*** Opening Record extracts ***

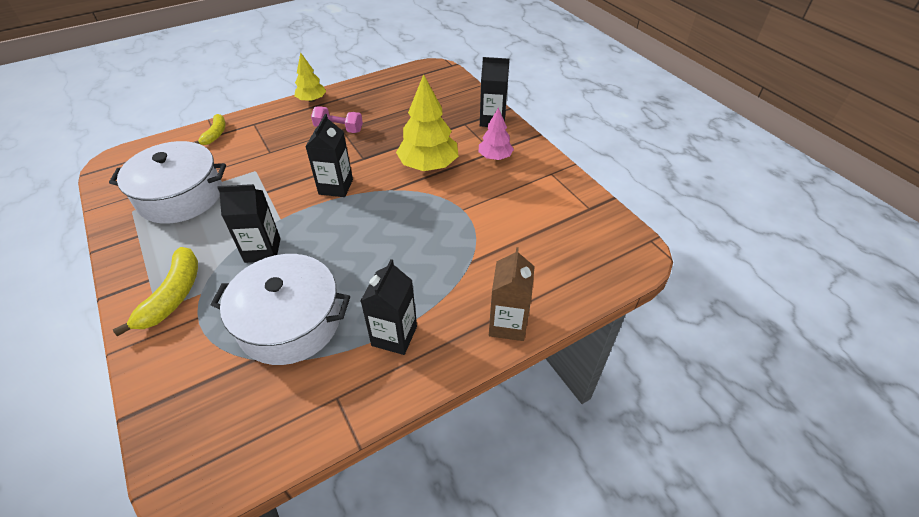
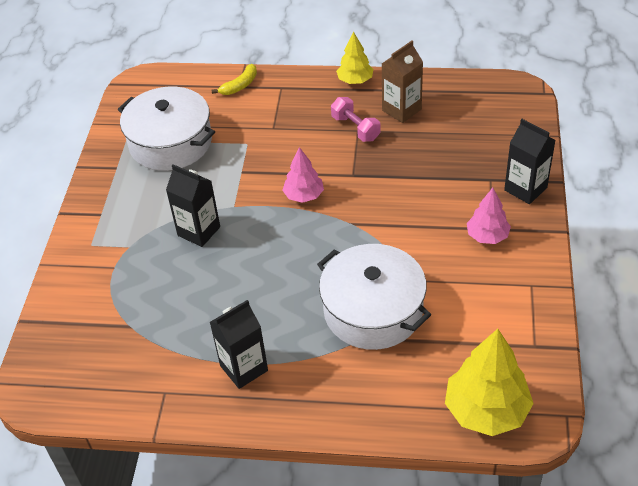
camera: 40 degrees right, 0 degrees up
yellow banana [113,247,198,336] -> none
white pot [211,254,350,365] -> white pot moved to [317,244,431,350]
black carton [305,114,353,197] -> pink tree [282,147,324,203]
yellow tree [396,74,458,171] -> yellow tree moved to [445,329,534,436]
brown carton [489,247,535,341] -> brown carton moved to [382,41,423,123]

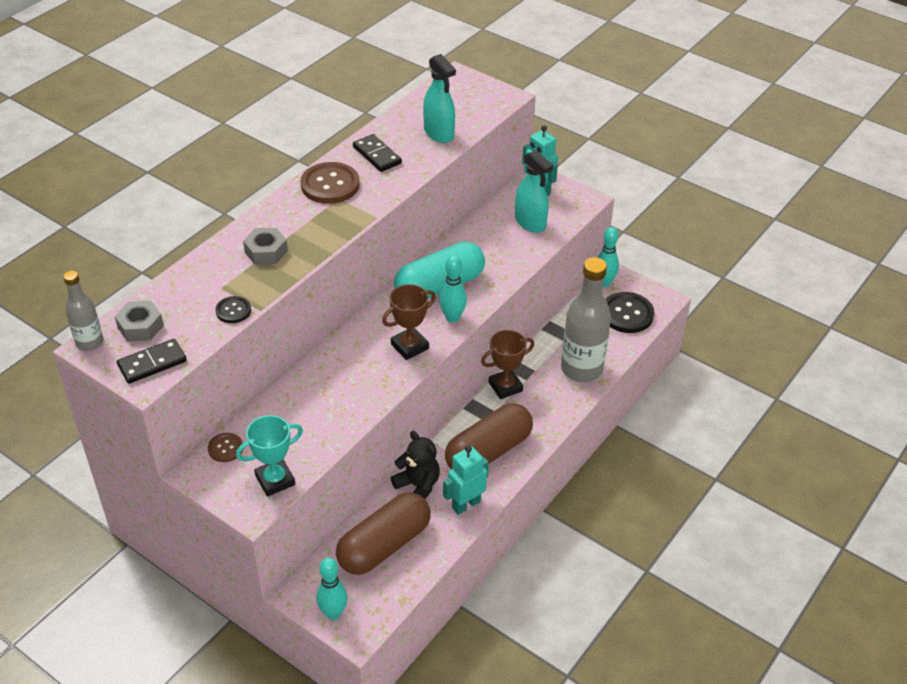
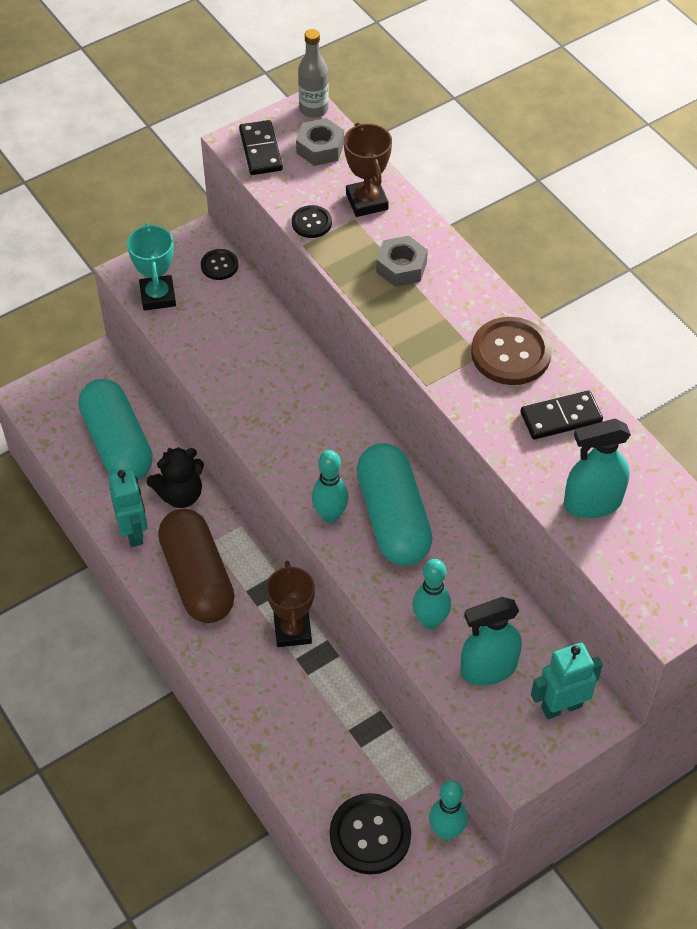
camera: 110 degrees right, 10 degrees up
brown button [208,433,243,462] -> black button [201,249,238,280]
turquoise bowling pin [316,557,348,620] -> turquoise bowling pin moved to [413,559,451,630]
brown capsule [336,492,431,575] -> turquoise capsule [78,379,153,480]
brown trophy [382,284,436,360] -> brown trophy moved to [344,122,392,217]
grey bottle [561,257,611,382] -> none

*** Closing Record extracts ***

» Exercise brief:
Here the job is to print the data above exactly, except for any pictures.

» Expected answer:
camera: 40 degrees right, 0 degrees up
yellow banana [113,247,198,336] -> none
white pot [211,254,350,365] -> white pot moved to [317,244,431,350]
black carton [305,114,353,197] -> pink tree [282,147,324,203]
yellow tree [396,74,458,171] -> yellow tree moved to [445,329,534,436]
brown carton [489,247,535,341] -> brown carton moved to [382,41,423,123]

camera: 110 degrees right, 10 degrees up
brown button [208,433,243,462] -> black button [201,249,238,280]
turquoise bowling pin [316,557,348,620] -> turquoise bowling pin moved to [413,559,451,630]
brown capsule [336,492,431,575] -> turquoise capsule [78,379,153,480]
brown trophy [382,284,436,360] -> brown trophy moved to [344,122,392,217]
grey bottle [561,257,611,382] -> none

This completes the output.